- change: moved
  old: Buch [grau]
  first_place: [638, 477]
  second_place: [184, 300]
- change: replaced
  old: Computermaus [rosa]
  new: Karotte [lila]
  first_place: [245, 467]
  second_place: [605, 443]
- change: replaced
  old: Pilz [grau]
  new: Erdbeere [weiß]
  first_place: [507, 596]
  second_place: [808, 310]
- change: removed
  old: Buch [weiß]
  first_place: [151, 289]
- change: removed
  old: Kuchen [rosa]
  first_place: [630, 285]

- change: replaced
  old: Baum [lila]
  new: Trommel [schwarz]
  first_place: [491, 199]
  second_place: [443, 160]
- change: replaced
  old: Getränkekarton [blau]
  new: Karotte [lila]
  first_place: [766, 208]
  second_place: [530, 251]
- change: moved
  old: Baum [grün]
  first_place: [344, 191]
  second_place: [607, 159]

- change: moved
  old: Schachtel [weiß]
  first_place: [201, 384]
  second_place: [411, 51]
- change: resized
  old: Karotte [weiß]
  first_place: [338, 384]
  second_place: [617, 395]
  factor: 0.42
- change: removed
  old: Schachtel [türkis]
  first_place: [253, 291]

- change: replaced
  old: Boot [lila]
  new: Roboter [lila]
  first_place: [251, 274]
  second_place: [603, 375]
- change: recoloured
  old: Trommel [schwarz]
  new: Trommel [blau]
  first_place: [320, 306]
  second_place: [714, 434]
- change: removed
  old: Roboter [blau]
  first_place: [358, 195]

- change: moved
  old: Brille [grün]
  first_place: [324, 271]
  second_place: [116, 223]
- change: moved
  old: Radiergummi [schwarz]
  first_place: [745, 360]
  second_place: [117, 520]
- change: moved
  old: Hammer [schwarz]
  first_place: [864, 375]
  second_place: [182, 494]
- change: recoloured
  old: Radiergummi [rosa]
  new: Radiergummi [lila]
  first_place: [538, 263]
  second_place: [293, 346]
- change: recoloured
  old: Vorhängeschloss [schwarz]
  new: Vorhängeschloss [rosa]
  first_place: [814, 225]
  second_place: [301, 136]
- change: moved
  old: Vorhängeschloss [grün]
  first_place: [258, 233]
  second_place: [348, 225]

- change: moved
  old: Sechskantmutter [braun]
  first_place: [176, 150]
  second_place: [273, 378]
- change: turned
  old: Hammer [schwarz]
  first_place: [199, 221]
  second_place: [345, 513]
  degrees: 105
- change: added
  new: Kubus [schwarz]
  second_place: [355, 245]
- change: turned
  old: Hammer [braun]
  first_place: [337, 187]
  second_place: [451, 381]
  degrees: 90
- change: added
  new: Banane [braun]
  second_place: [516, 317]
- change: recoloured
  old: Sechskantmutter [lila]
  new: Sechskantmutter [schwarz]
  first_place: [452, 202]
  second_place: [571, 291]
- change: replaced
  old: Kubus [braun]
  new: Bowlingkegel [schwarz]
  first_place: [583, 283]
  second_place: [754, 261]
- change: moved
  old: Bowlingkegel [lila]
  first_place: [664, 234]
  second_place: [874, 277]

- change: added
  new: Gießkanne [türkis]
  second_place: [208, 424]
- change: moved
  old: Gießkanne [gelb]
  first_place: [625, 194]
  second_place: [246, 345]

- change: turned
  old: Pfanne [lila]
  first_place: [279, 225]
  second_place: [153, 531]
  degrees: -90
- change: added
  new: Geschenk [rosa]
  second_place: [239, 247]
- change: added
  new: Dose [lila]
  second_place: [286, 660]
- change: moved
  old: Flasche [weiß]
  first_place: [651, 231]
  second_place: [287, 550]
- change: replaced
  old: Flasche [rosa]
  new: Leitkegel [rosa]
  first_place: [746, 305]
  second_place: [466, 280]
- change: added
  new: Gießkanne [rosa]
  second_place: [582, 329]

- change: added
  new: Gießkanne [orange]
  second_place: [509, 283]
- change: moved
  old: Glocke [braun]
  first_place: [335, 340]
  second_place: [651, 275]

============

EXERCISE DIRECTIONS —
An exact restatement of the data above is required.

RESPONSE TO THIS EXERCISE —
- change: moved
  old: Buch [grau]
  first_place: [638, 477]
  second_place: [184, 300]
- change: replaced
  old: Computermaus [rosa]
  new: Karotte [lila]
  first_place: [245, 467]
  second_place: [605, 443]
- change: replaced
  old: Pilz [grau]
  new: Erdbeere [weiß]
  first_place: [507, 596]
  second_place: [808, 310]
- change: removed
  old: Buch [weiß]
  first_place: [151, 289]
- change: removed
  old: Kuchen [rosa]
  first_place: [630, 285]

- change: replaced
  old: Baum [lila]
  new: Trommel [schwarz]
  first_place: [491, 199]
  second_place: [443, 160]
- change: replaced
  old: Getränkekarton [blau]
  new: Karotte [lila]
  first_place: [766, 208]
  second_place: [530, 251]
- change: moved
  old: Baum [grün]
  first_place: [344, 191]
  second_place: [607, 159]

- change: moved
  old: Schachtel [weiß]
  first_place: [201, 384]
  second_place: [411, 51]
- change: resized
  old: Karotte [weiß]
  first_place: [338, 384]
  second_place: [617, 395]
  factor: 0.42
- change: removed
  old: Schachtel [türkis]
  first_place: [253, 291]

- change: replaced
  old: Boot [lila]
  new: Roboter [lila]
  first_place: [251, 274]
  second_place: [603, 375]
- change: recoloured
  old: Trommel [schwarz]
  new: Trommel [blau]
  first_place: [320, 306]
  second_place: [714, 434]
- change: removed
  old: Roboter [blau]
  first_place: [358, 195]

- change: moved
  old: Brille [grün]
  first_place: [324, 271]
  second_place: [116, 223]
- change: moved
  old: Radiergummi [schwarz]
  first_place: [745, 360]
  second_place: [117, 520]
- change: moved
  old: Hammer [schwarz]
  first_place: [864, 375]
  second_place: [182, 494]
- change: recoloured
  old: Radiergummi [rosa]
  new: Radiergummi [lila]
  first_place: [538, 263]
  second_place: [293, 346]
- change: recoloured
  old: Vorhängeschloss [schwarz]
  new: Vorhängeschloss [rosa]
  first_place: [814, 225]
  second_place: [301, 136]
- change: moved
  old: Vorhängeschloss [grün]
  first_place: [258, 233]
  second_place: [348, 225]

- change: moved
  old: Sechskantmutter [braun]
  first_place: [176, 150]
  second_place: [273, 378]
- change: turned
  old: Hammer [schwarz]
  first_place: [199, 221]
  second_place: [345, 513]
  degrees: 105
- change: added
  new: Kubus [schwarz]
  second_place: [355, 245]
- change: turned
  old: Hammer [braun]
  first_place: [337, 187]
  second_place: [451, 381]
  degrees: 90
- change: added
  new: Banane [braun]
  second_place: [516, 317]
- change: recoloured
  old: Sechskantmutter [lila]
  new: Sechskantmutter [schwarz]
  first_place: [452, 202]
  second_place: [571, 291]
- change: replaced
  old: Kubus [braun]
  new: Bowlingkegel [schwarz]
  first_place: [583, 283]
  second_place: [754, 261]
- change: moved
  old: Bowlingkegel [lila]
  first_place: [664, 234]
  second_place: [874, 277]

- change: added
  new: Gießkanne [türkis]
  second_place: [208, 424]
- change: moved
  old: Gießkanne [gelb]
  first_place: [625, 194]
  second_place: [246, 345]

- change: turned
  old: Pfanne [lila]
  first_place: [279, 225]
  second_place: [153, 531]
  degrees: -90
- change: added
  new: Geschenk [rosa]
  second_place: [239, 247]
- change: added
  new: Dose [lila]
  second_place: [286, 660]
- change: moved
  old: Flasche [weiß]
  first_place: [651, 231]
  second_place: [287, 550]
- change: replaced
  old: Flasche [rosa]
  new: Leitkegel [rosa]
  first_place: [746, 305]
  second_place: [466, 280]
- change: added
  new: Gießkanne [rosa]
  second_place: [582, 329]

- change: added
  new: Gießkanne [orange]
  second_place: [509, 283]
- change: moved
  old: Glocke [braun]
  first_place: [335, 340]
  second_place: [651, 275]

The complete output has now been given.